Content revision data

***

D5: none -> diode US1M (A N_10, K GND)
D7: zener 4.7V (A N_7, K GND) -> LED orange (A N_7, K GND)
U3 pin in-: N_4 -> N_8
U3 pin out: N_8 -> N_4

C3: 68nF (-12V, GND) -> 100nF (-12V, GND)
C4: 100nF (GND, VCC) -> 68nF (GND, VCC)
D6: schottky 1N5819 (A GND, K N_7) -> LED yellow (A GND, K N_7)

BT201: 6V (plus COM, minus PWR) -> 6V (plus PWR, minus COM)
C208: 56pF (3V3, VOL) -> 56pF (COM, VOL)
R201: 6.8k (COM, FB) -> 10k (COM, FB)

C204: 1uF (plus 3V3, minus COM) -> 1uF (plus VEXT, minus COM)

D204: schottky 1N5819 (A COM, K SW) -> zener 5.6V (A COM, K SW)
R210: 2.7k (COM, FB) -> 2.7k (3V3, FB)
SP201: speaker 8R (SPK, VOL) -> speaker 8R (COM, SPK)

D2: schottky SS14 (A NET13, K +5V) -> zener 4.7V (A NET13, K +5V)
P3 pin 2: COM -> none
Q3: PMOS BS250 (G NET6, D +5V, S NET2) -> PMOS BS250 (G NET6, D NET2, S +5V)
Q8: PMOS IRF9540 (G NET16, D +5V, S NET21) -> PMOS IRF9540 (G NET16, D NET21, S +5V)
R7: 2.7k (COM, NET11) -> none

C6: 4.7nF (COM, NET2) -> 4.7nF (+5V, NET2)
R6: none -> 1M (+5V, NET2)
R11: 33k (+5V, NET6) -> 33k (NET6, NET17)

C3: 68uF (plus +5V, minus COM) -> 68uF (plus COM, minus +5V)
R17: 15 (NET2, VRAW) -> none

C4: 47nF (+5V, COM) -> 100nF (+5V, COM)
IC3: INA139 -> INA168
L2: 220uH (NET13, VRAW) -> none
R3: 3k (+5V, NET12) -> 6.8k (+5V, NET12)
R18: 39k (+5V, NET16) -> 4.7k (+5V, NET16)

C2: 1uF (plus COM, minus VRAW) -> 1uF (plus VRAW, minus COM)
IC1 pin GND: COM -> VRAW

***

Search the data above for the string "plus" and return every line that has it.

BT201: 6V (plus COM, minus PWR) -> 6V (plus PWR, minus COM)
C204: 1uF (plus 3V3, minus COM) -> 1uF (plus VEXT, minus COM)
C3: 68uF (plus +5V, minus COM) -> 68uF (plus COM, minus +5V)
C2: 1uF (plus COM, minus VRAW) -> 1uF (plus VRAW, minus COM)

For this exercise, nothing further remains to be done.